▸ Exercise brief
Take the lines below beginning at the line that has "R203: 150k (+12V, VB) -> 150k (+12V, VE)" and stopping after the line that has "R201: 820k (GND, MID) -> 33k (GND, MID)", and print them exactly as they are, with no other lines.

· · · · · · ·

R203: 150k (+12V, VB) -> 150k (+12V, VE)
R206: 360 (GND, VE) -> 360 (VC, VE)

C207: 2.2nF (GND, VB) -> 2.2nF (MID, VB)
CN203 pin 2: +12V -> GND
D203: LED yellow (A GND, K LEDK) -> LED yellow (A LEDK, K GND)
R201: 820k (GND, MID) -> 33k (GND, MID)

· · · · · · ·

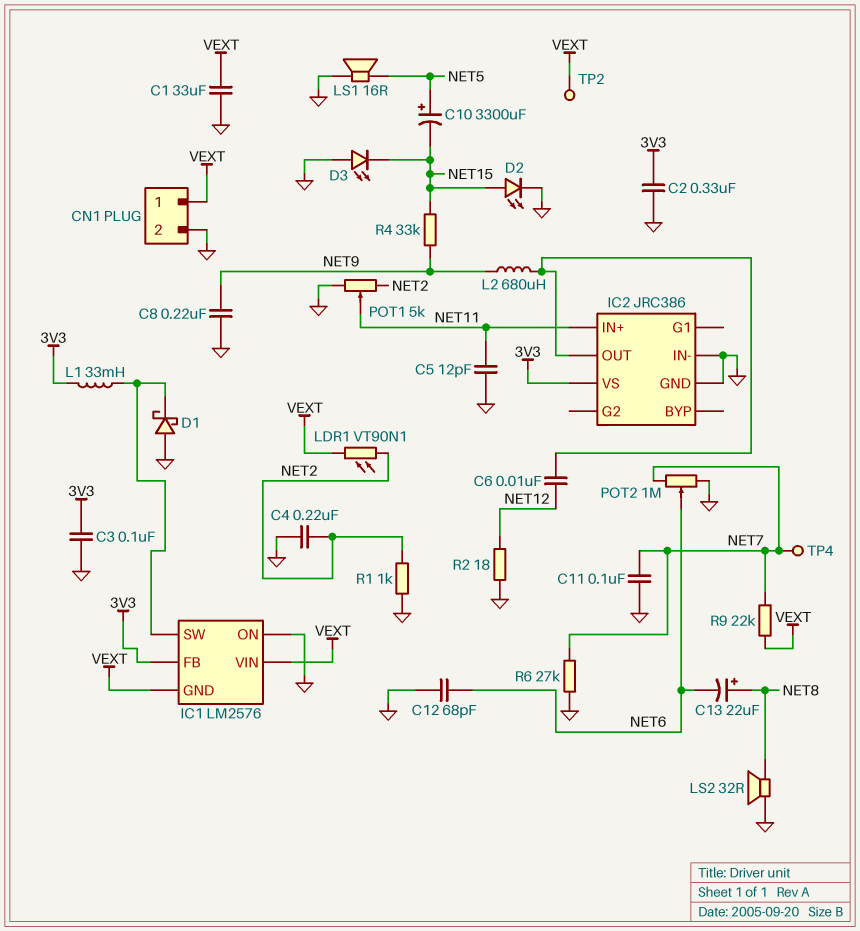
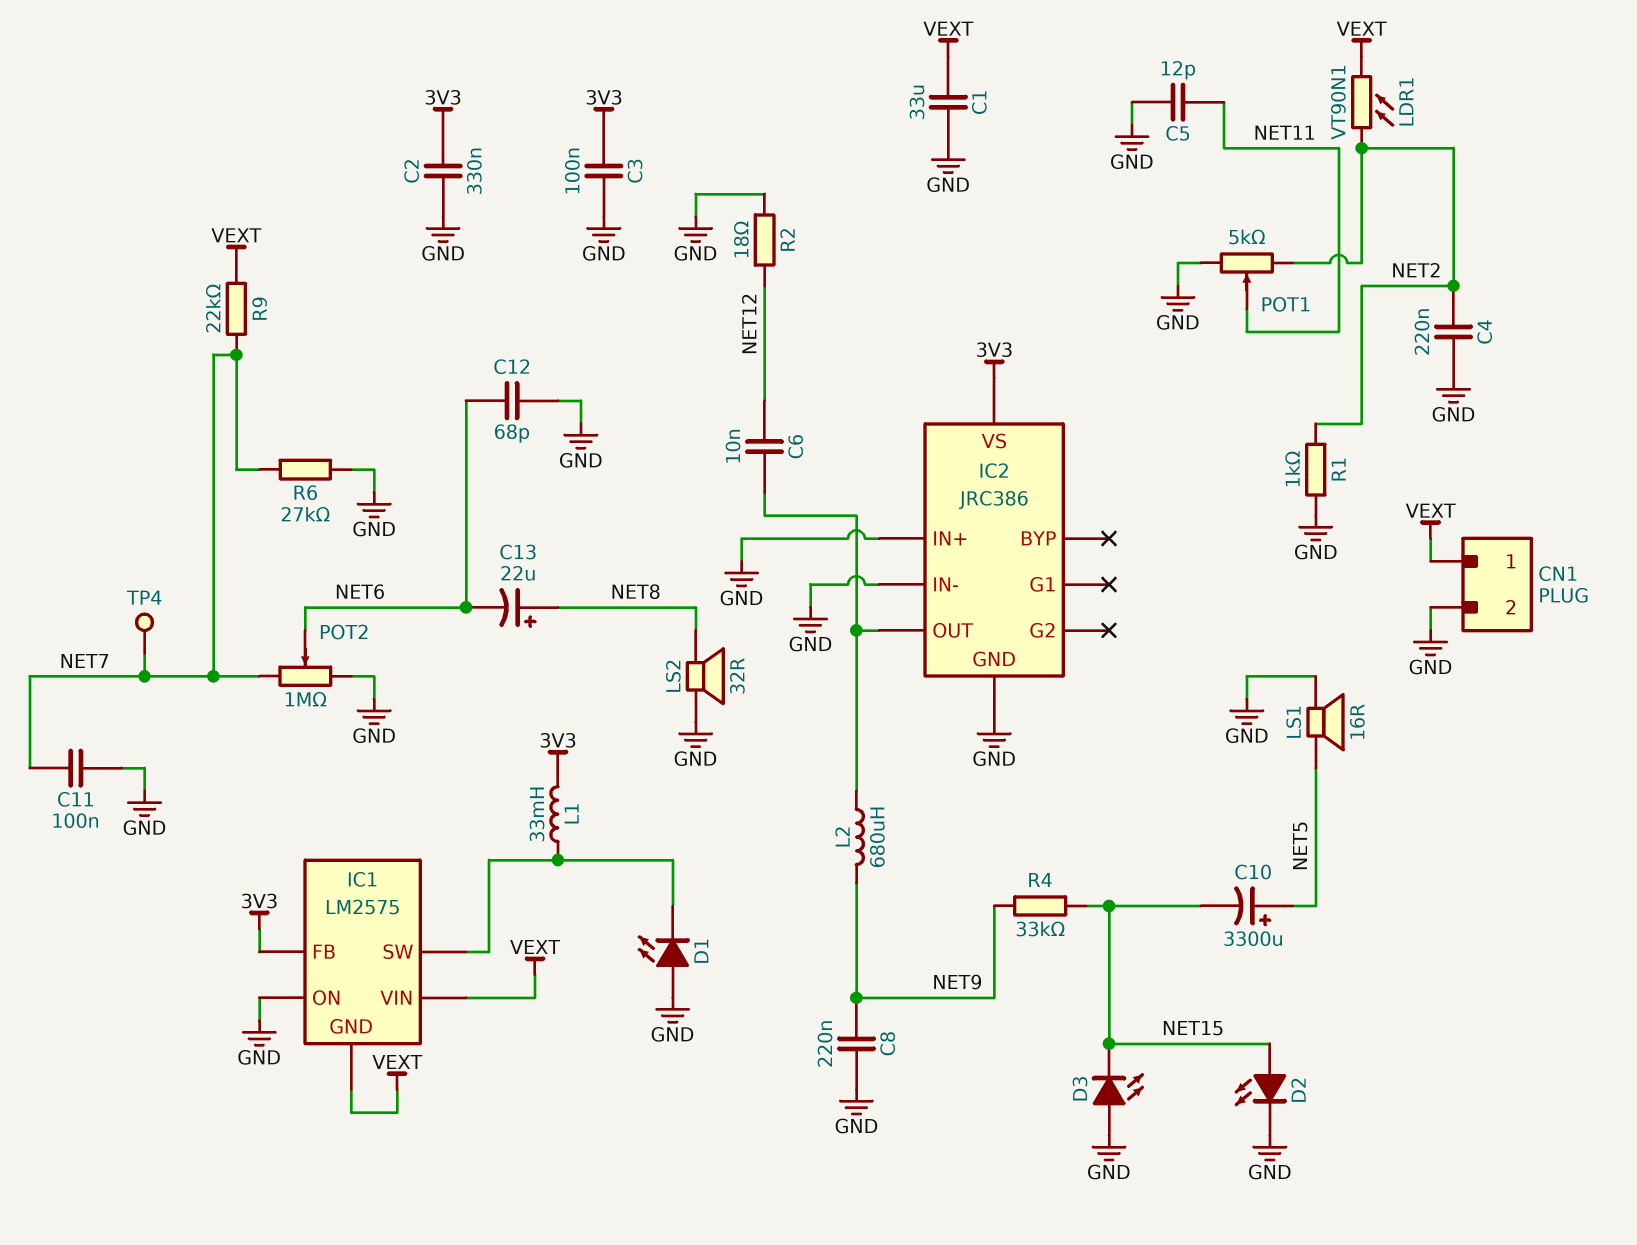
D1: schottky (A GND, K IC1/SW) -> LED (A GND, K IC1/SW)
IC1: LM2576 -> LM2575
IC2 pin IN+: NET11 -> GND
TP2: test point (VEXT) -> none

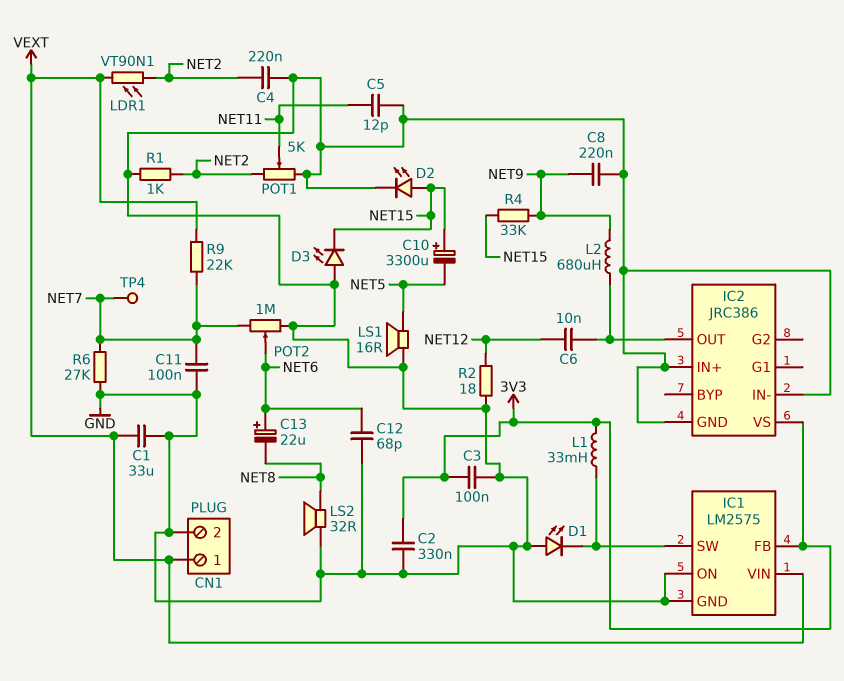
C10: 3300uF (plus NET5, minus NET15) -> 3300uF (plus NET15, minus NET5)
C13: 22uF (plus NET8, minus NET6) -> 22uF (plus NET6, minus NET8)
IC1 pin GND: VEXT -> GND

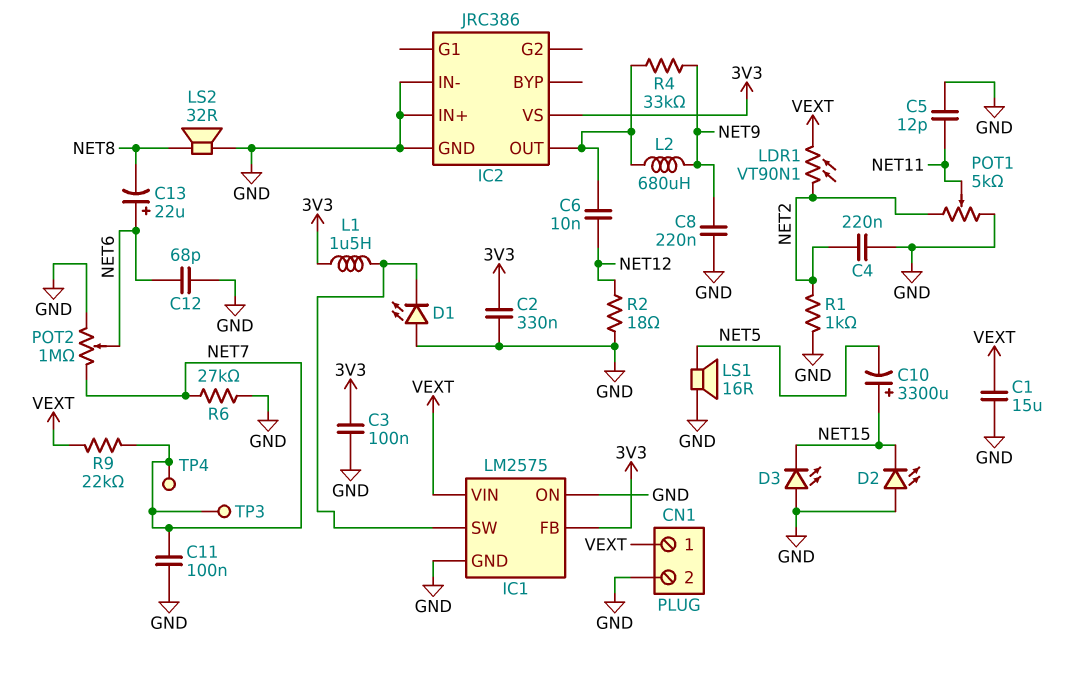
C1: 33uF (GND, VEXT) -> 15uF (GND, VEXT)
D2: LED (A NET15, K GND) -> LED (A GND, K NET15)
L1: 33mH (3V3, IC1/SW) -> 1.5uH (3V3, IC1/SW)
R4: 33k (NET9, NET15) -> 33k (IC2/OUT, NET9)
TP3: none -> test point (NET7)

· · · · · · ·

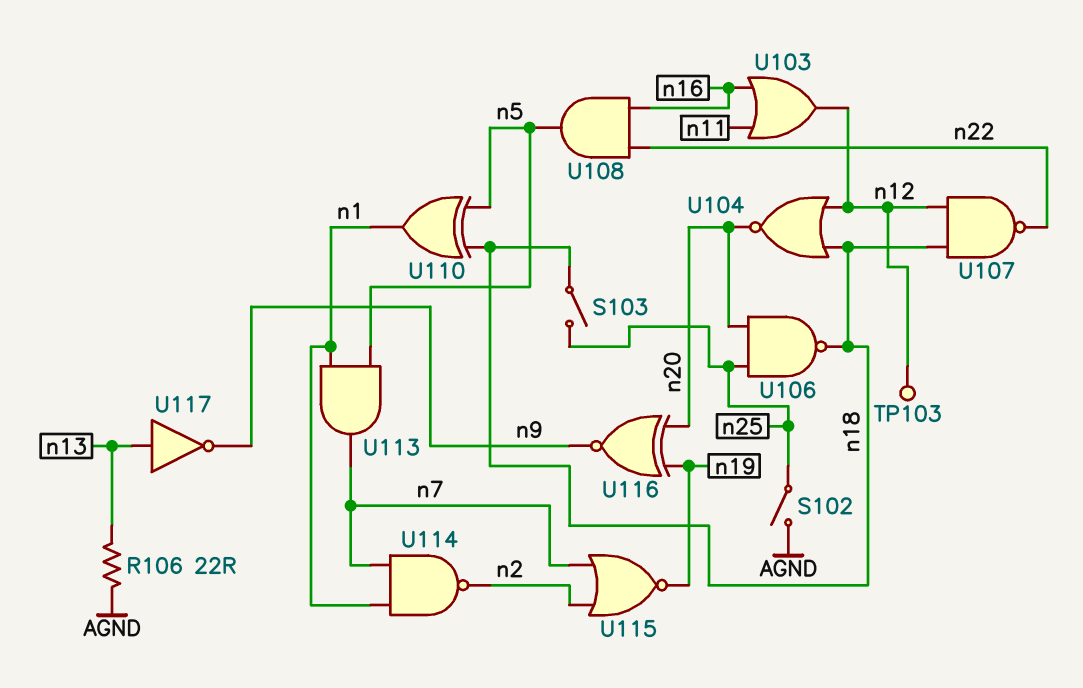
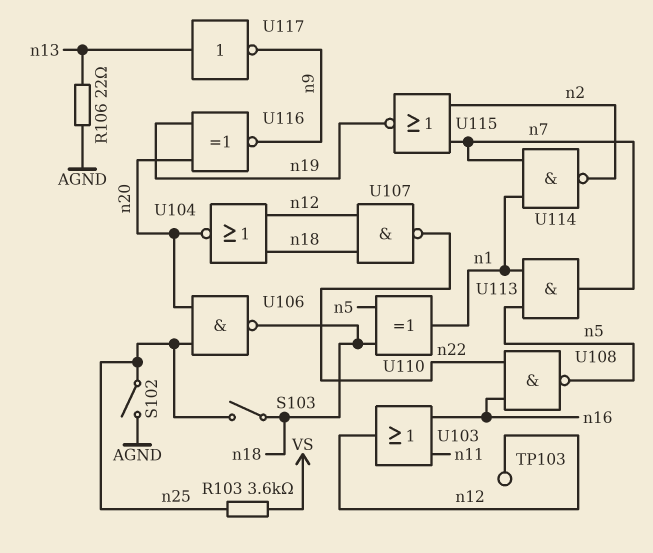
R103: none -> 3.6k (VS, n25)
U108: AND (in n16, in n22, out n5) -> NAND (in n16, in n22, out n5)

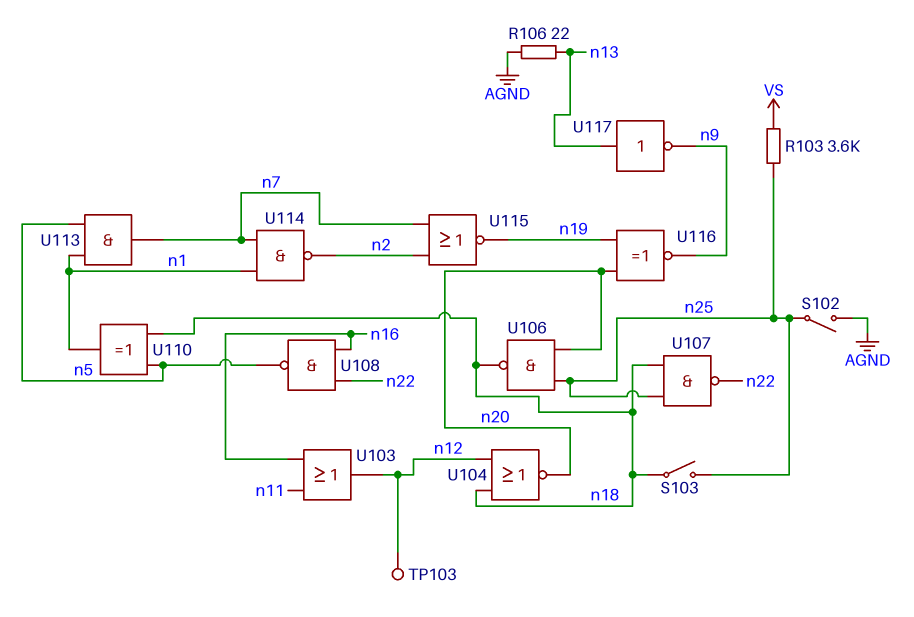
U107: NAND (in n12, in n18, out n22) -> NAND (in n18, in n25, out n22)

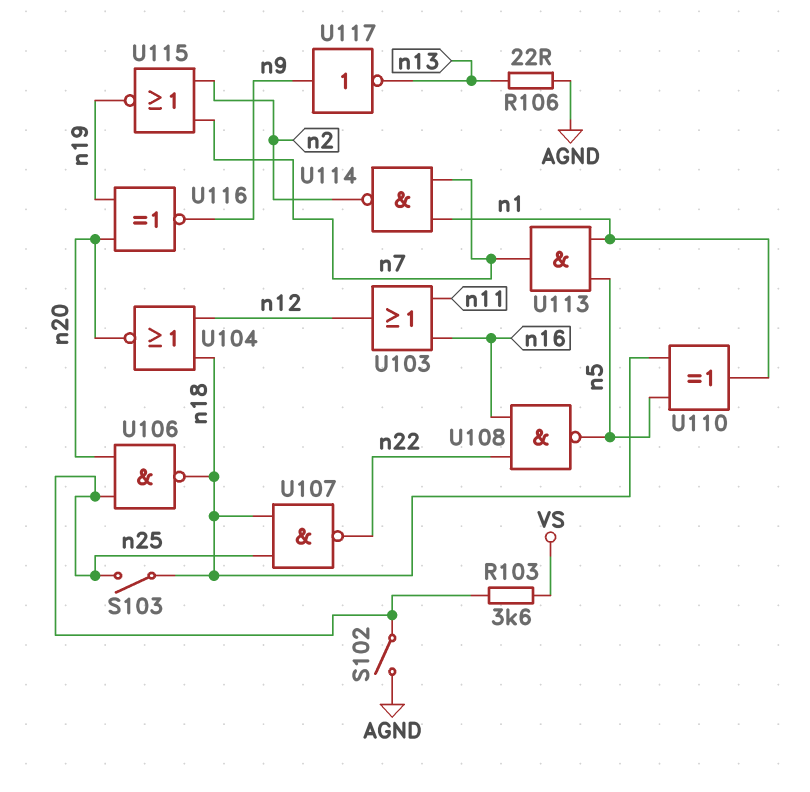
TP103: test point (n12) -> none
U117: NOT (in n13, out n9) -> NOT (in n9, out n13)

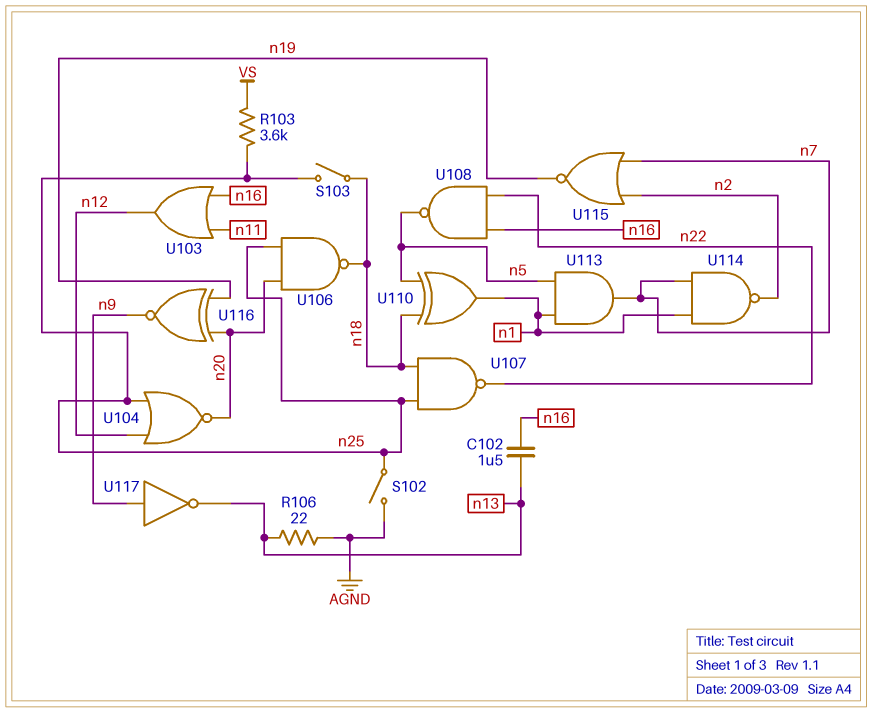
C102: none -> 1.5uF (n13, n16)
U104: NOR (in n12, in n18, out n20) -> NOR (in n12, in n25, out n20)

· · · · · · ·

▸ Expected answer
R203: 150k (+12V, VB) -> 150k (+12V, VE)
R206: 360 (GND, VE) -> 360 (VC, VE)

C207: 2.2nF (GND, VB) -> 2.2nF (MID, VB)
CN203 pin 2: +12V -> GND
D203: LED yellow (A GND, K LEDK) -> LED yellow (A LEDK, K GND)
R201: 820k (GND, MID) -> 33k (GND, MID)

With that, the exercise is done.